_How to complete this task_
Could you output each record below exactly as it stands and leave the pictures out?

_Before-and-after change data_
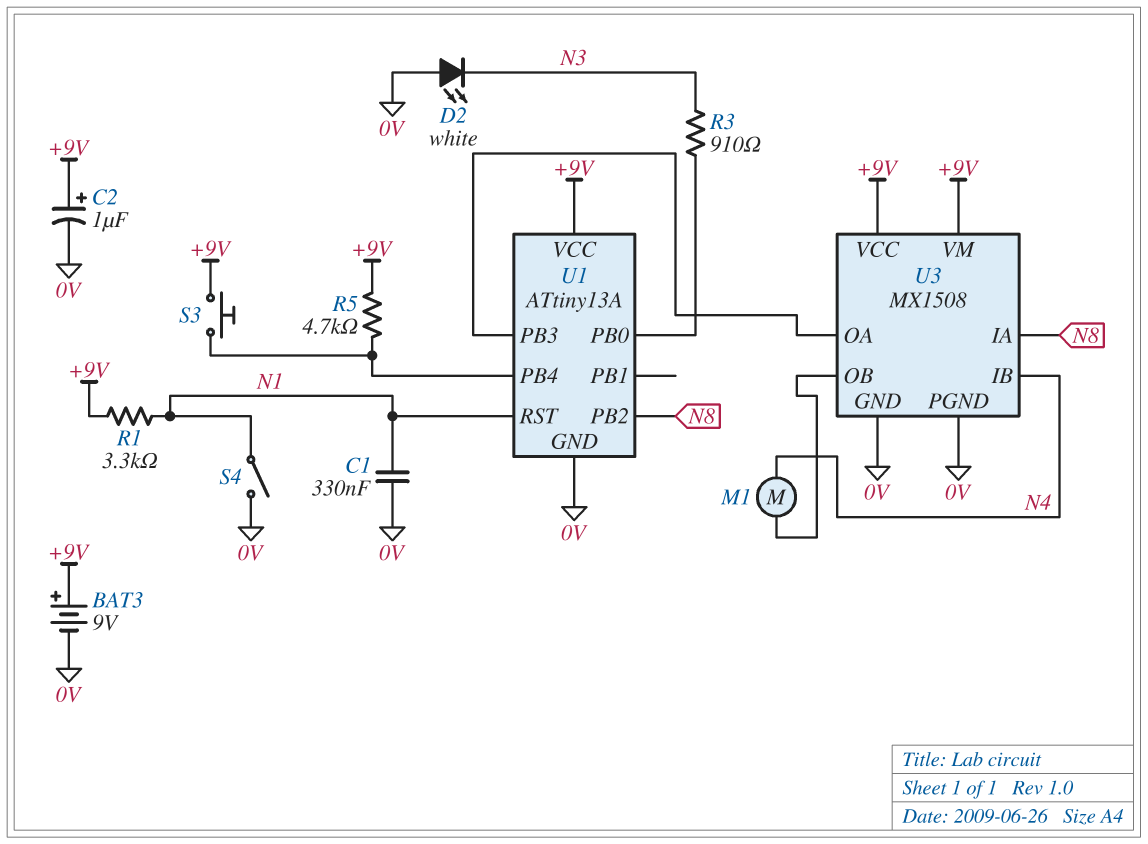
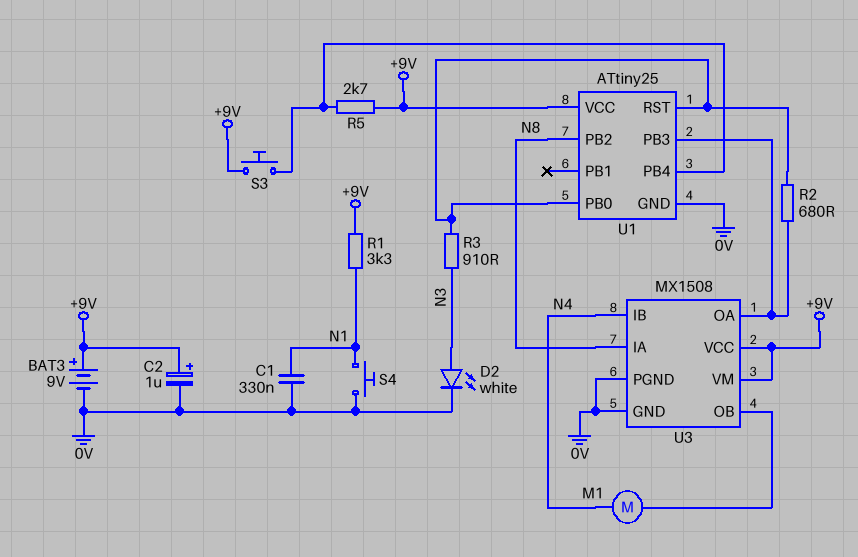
D2: LED white (A 0V, K N3) -> LED white (A N3, K 0V)
R2: none -> 680 (U1/PB0, U1/PB3)
R5: 4.7k (+9V, U1/PB4) -> 2.7k (+9V, U1/PB4)
S4: switch (0V, N1) -> button (0V, N1)
U1: ATtiny13A -> ATtiny25
U1 pin RST: N1 -> U1/PB0

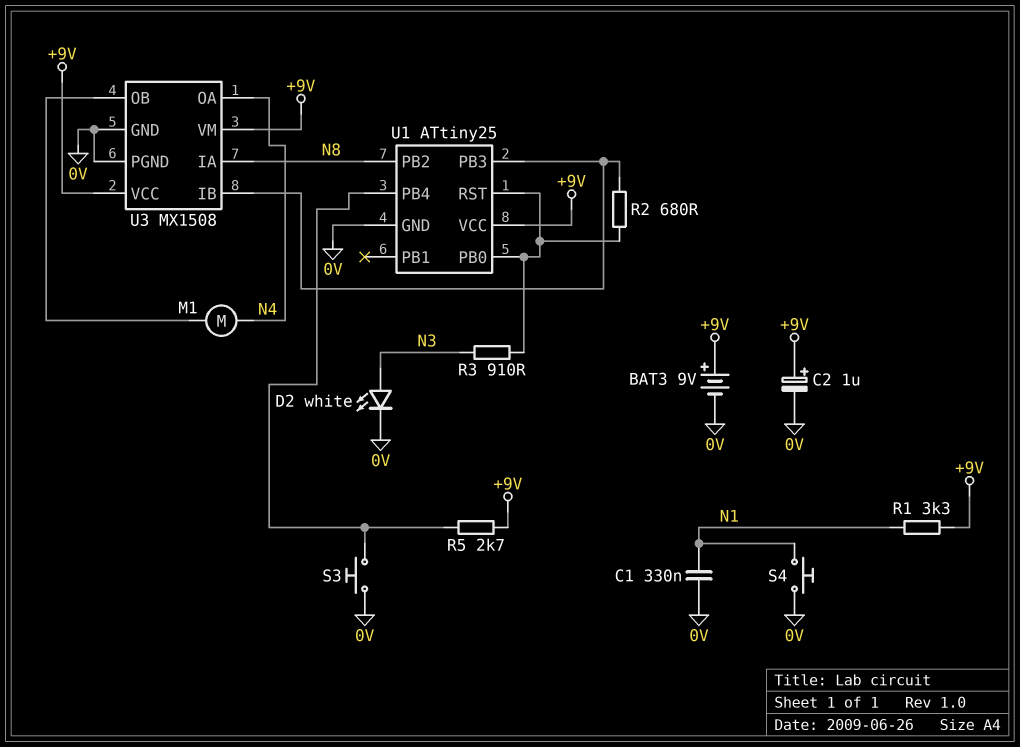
S3: button (+9V, U1/PB4) -> button (0V, U1/PB4)
U3 pin IB: N4 -> U1/PB3
U3 pin OA: U1/PB3 -> N4

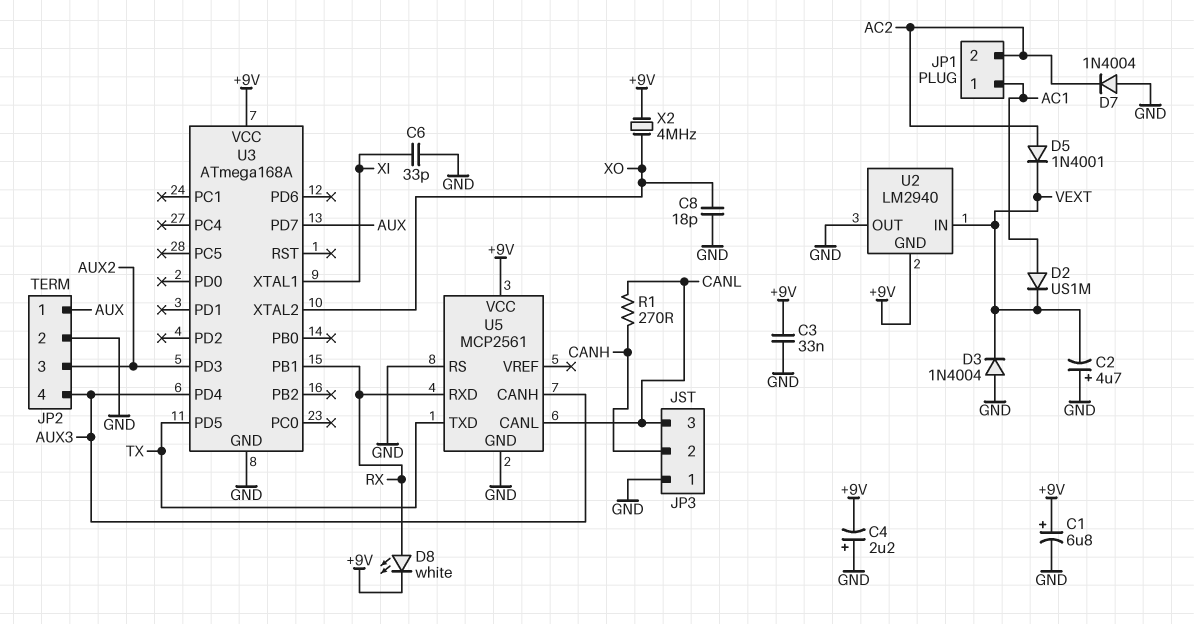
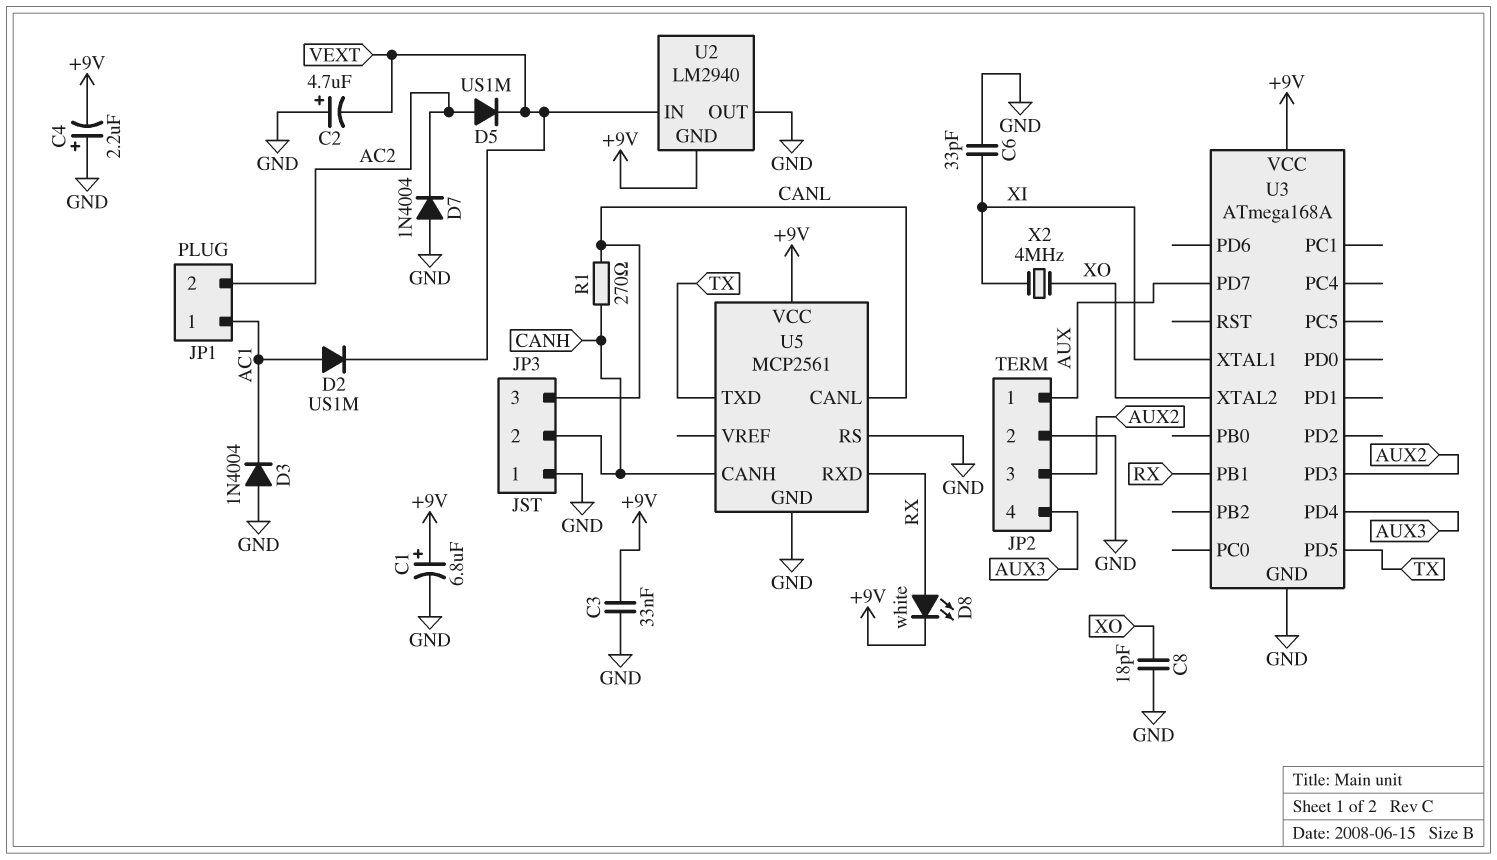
D3: diode 1N4004 (A GND, K VEXT) -> diode 1N4004 (A GND, K AC1)
D5: diode 1N4001 (A AC2, K VEXT) -> diode US1M (A AC2, K VEXT)
U5 pin CANH: AUX3 -> CANH
X2: 4MHz (+9V, XO) -> 4MHz (XI, XO)

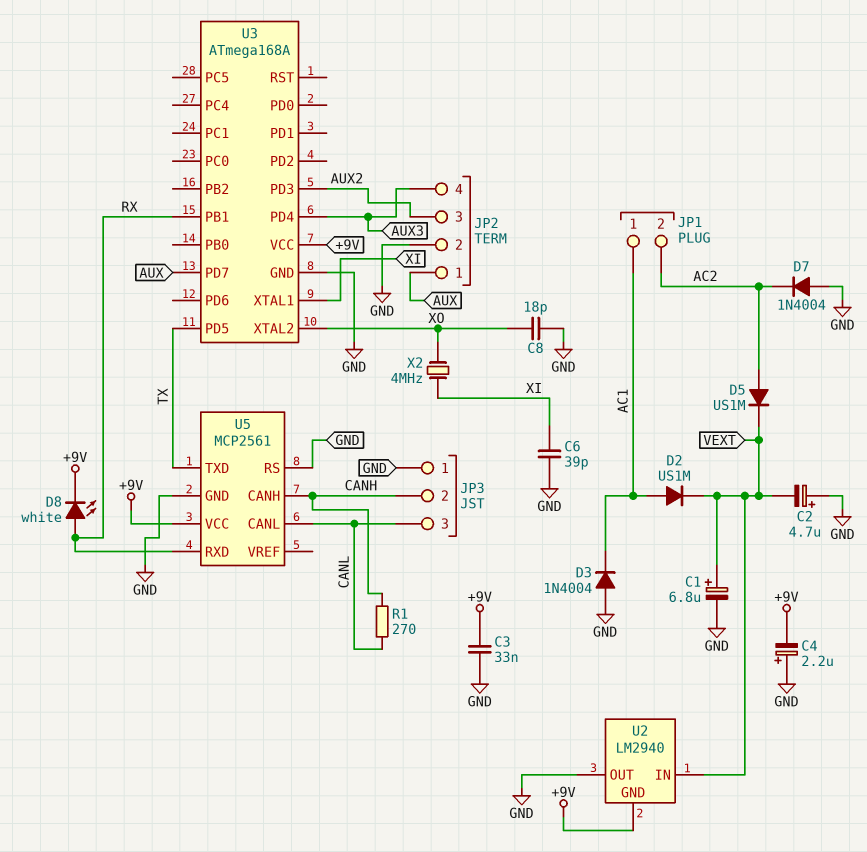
C1: 6.8uF (plus +9V, minus GND) -> 6.8uF (plus VEXT, minus GND)
C6: 33pF (GND, XI) -> 39pF (GND, XI)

_Response for this exercise_
D2: LED white (A 0V, K N3) -> LED white (A N3, K 0V)
R2: none -> 680 (U1/PB0, U1/PB3)
R5: 4.7k (+9V, U1/PB4) -> 2.7k (+9V, U1/PB4)
S4: switch (0V, N1) -> button (0V, N1)
U1: ATtiny13A -> ATtiny25
U1 pin RST: N1 -> U1/PB0

S3: button (+9V, U1/PB4) -> button (0V, U1/PB4)
U3 pin IB: N4 -> U1/PB3
U3 pin OA: U1/PB3 -> N4

D3: diode 1N4004 (A GND, K VEXT) -> diode 1N4004 (A GND, K AC1)
D5: diode 1N4001 (A AC2, K VEXT) -> diode US1M (A AC2, K VEXT)
U5 pin CANH: AUX3 -> CANH
X2: 4MHz (+9V, XO) -> 4MHz (XI, XO)

C1: 6.8uF (plus +9V, minus GND) -> 6.8uF (plus VEXT, minus GND)
C6: 33pF (GND, XI) -> 39pF (GND, XI)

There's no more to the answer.